● **TASK PROMPT**: Nothing but the records, copied exactly and stripped of pictures, should be in the answer.

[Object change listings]

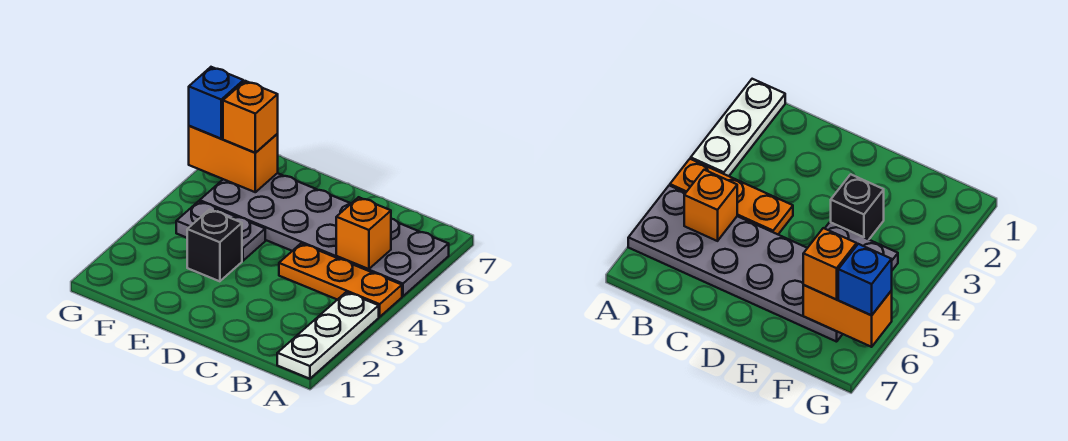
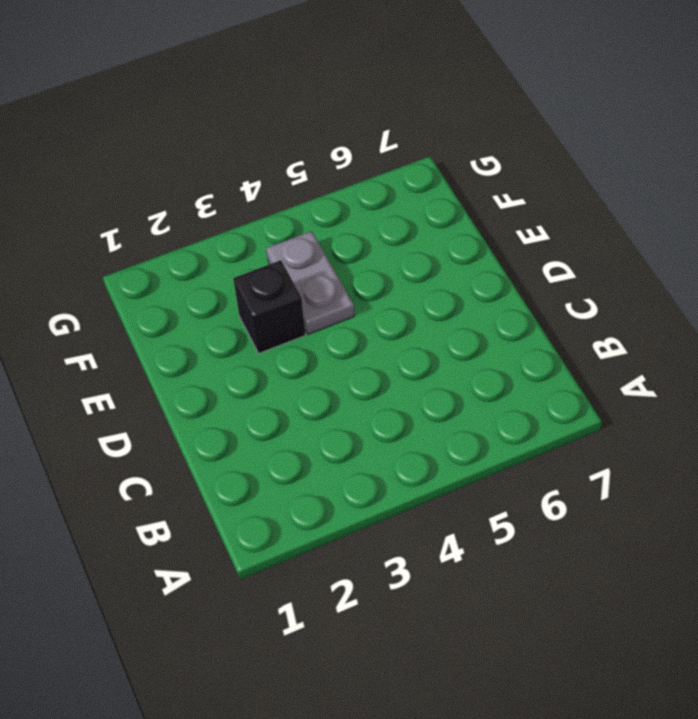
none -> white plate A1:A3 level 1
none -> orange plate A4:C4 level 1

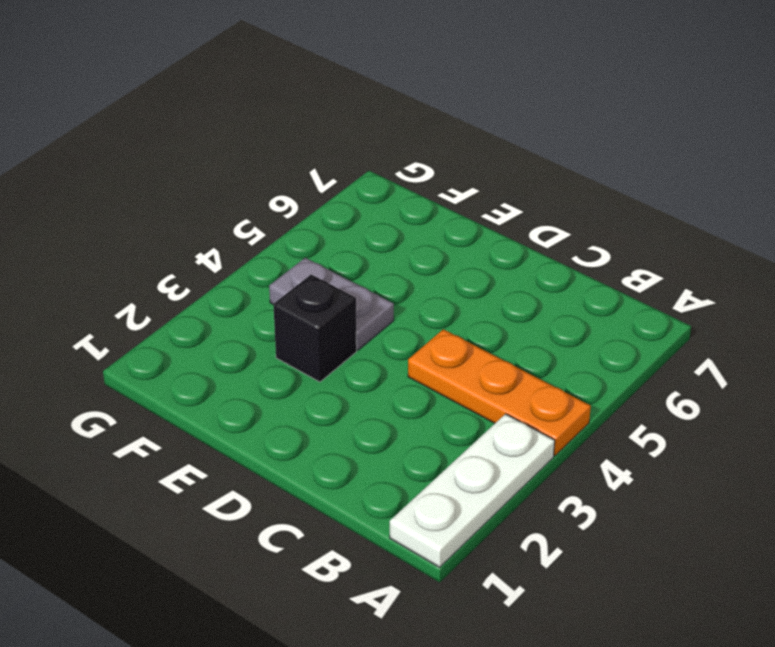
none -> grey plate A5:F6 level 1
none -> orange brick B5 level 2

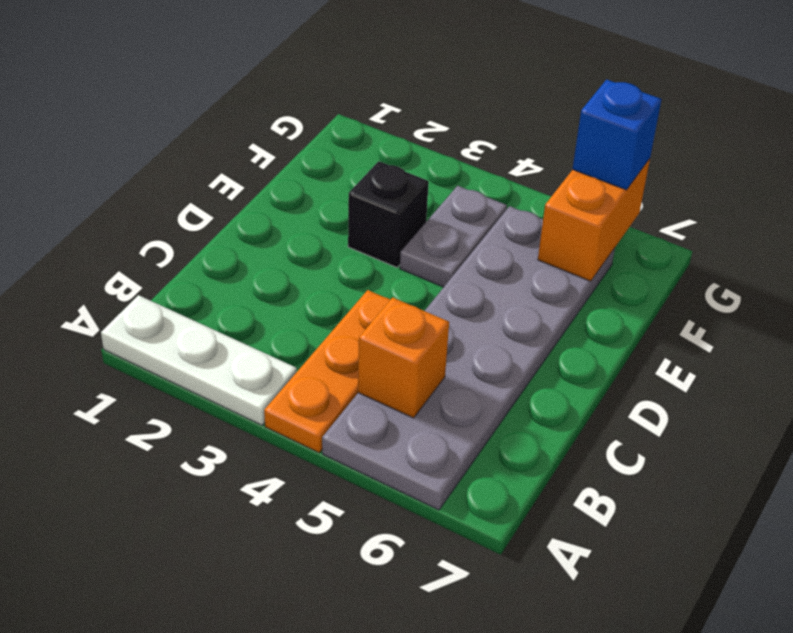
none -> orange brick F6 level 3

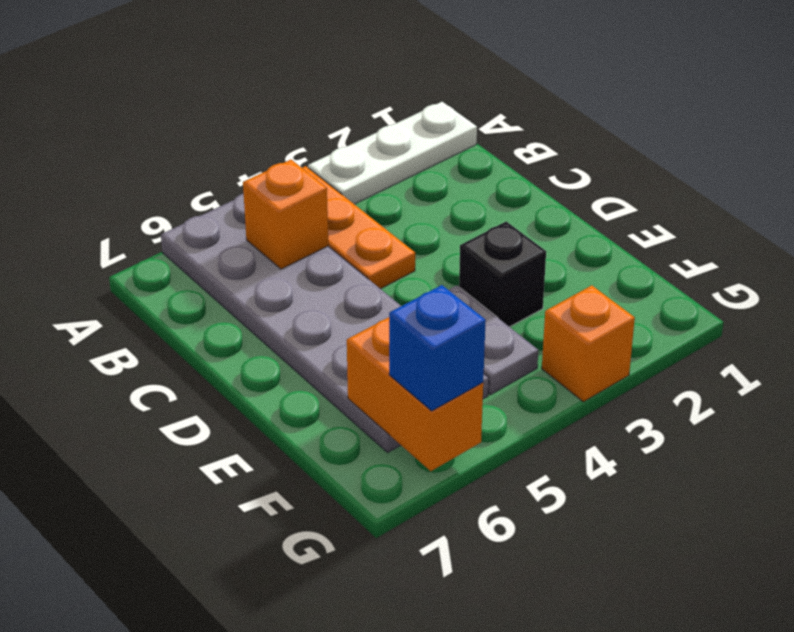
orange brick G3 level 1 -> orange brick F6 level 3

● **RESPONSE TO THE EXERCISE**:
none -> white plate A1:A3 level 1
none -> orange plate A4:C4 level 1

none -> grey plate A5:F6 level 1
none -> orange brick B5 level 2

none -> orange brick F6 level 3

orange brick G3 level 1 -> orange brick F6 level 3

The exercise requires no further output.